Leave the images out, and copy each of the records below exactly.

---------------

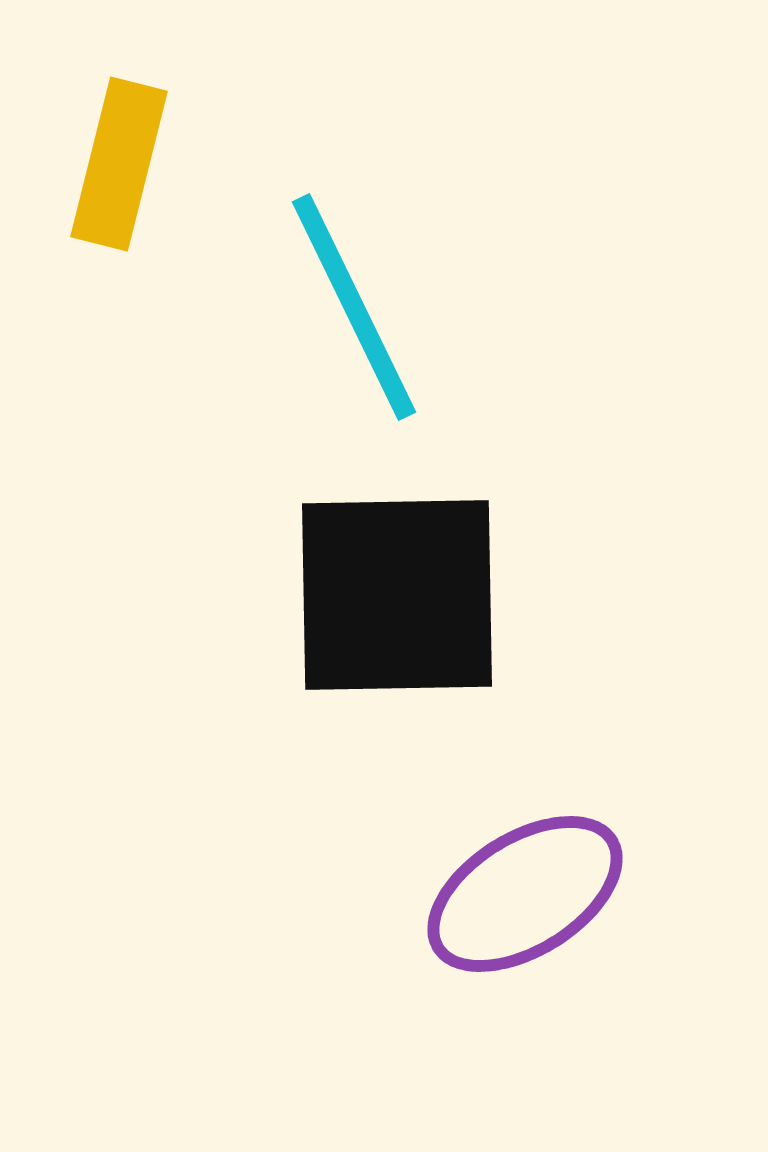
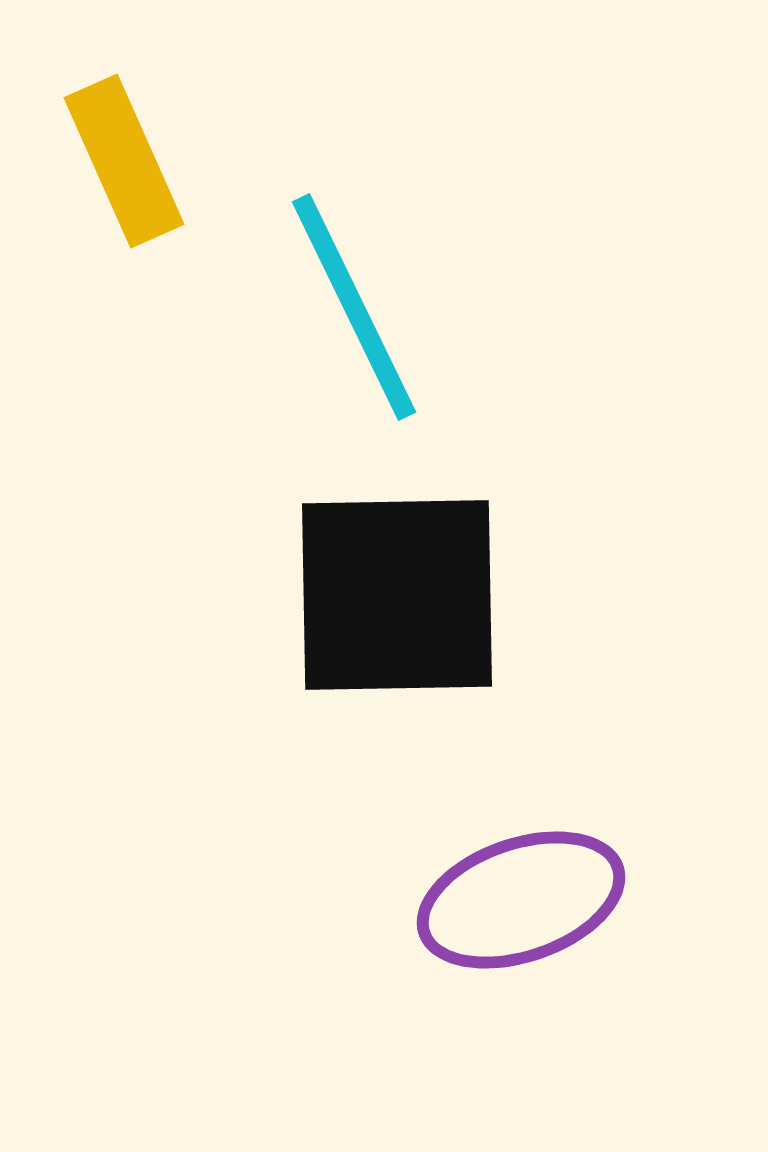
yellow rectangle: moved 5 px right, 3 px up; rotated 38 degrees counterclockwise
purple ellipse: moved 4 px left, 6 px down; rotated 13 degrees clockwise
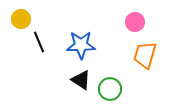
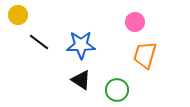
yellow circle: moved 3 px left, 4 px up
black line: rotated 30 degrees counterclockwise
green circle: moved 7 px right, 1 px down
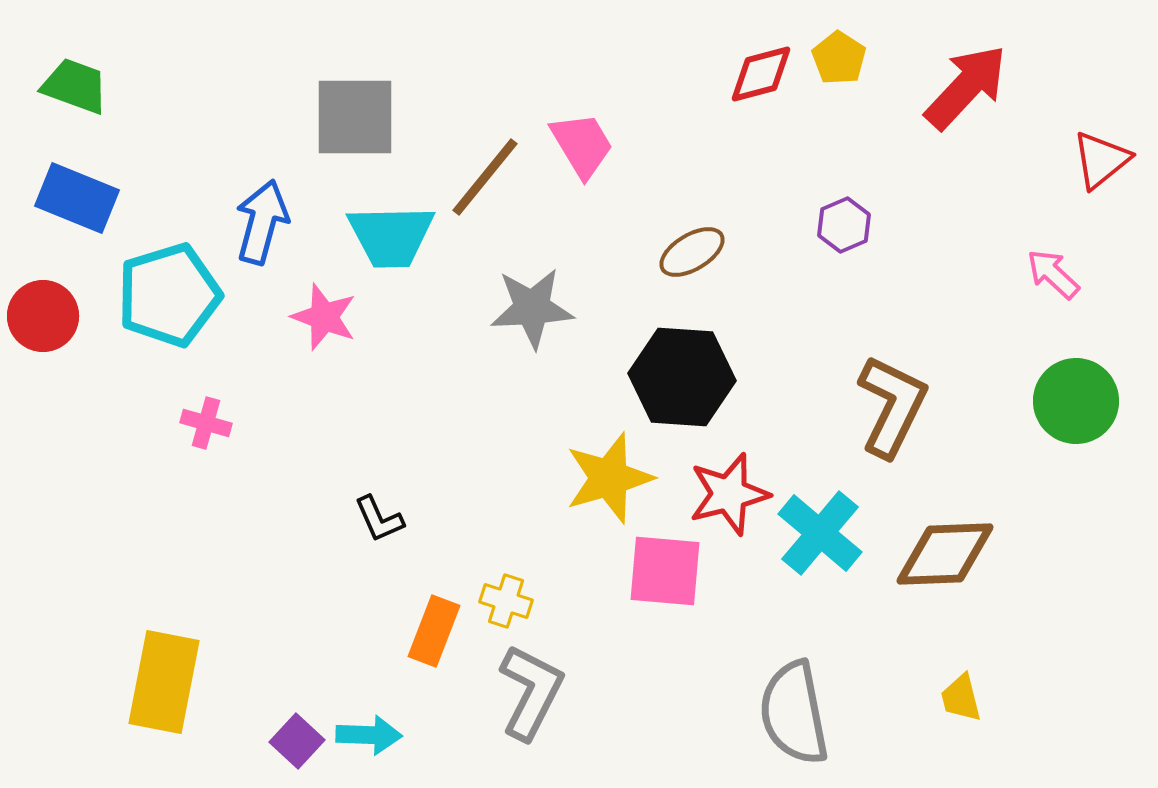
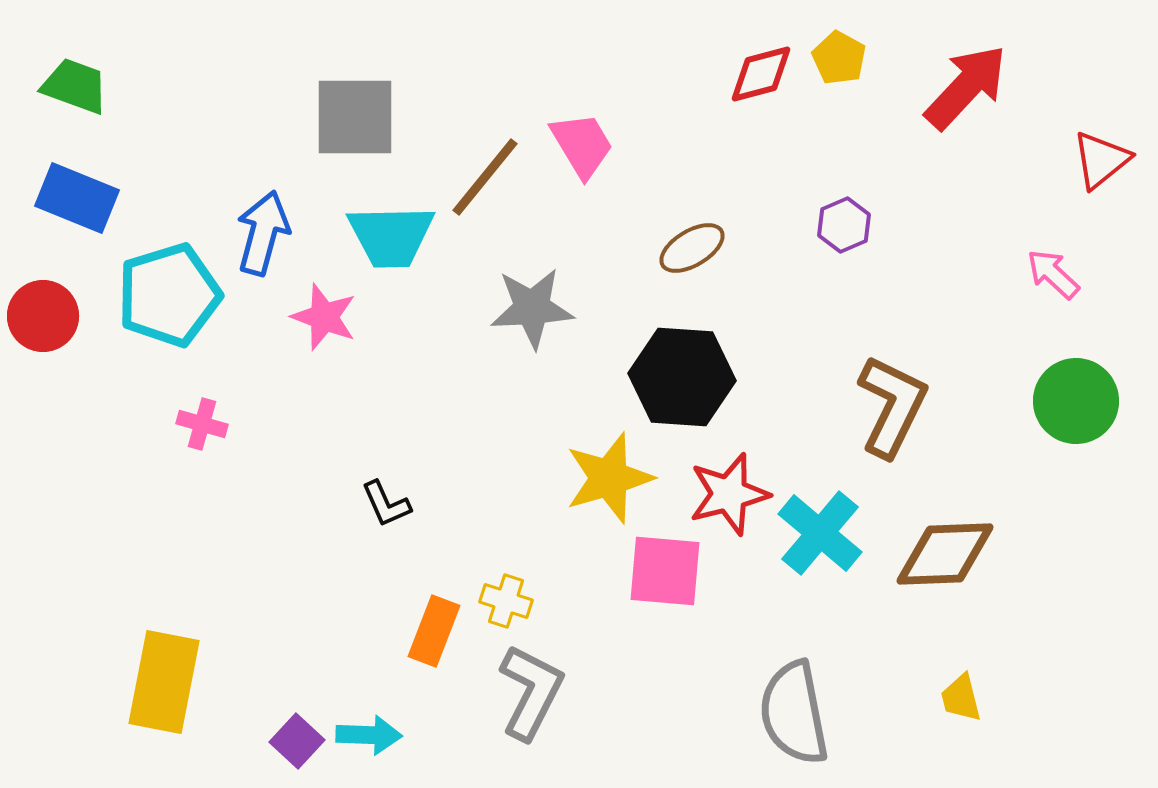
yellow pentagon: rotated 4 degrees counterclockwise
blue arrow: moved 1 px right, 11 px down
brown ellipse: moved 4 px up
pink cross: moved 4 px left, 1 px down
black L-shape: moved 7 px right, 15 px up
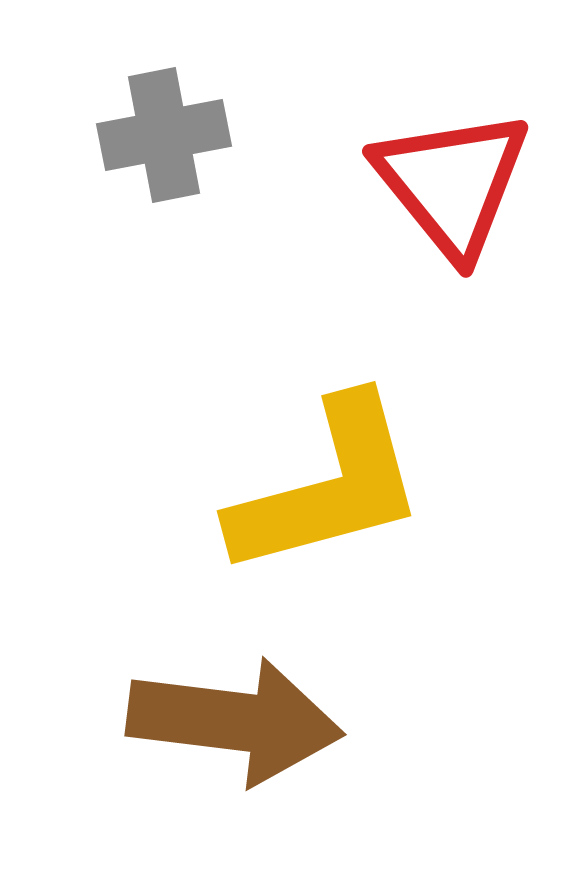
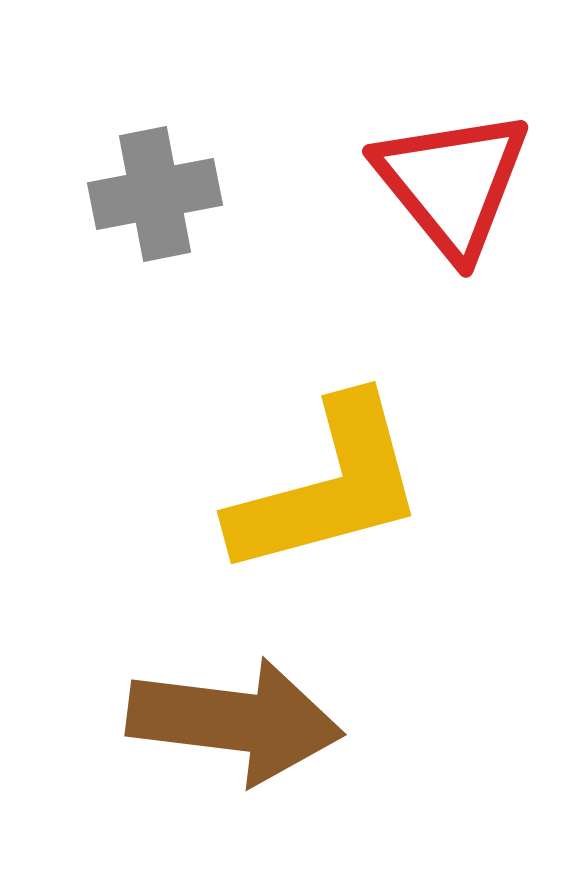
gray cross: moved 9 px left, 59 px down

---------------

= Solution below =
yellow rectangle: moved 5 px right, 3 px up; rotated 38 degrees counterclockwise
purple ellipse: moved 4 px left, 6 px down; rotated 13 degrees clockwise
yellow circle: moved 3 px left, 4 px up
black line: rotated 30 degrees counterclockwise
green circle: moved 7 px right, 1 px down
yellow pentagon: rotated 4 degrees counterclockwise
blue arrow: moved 1 px right, 11 px down
brown ellipse: moved 4 px up
pink cross: moved 4 px left, 1 px down
black L-shape: moved 7 px right, 15 px up
gray cross: moved 9 px left, 59 px down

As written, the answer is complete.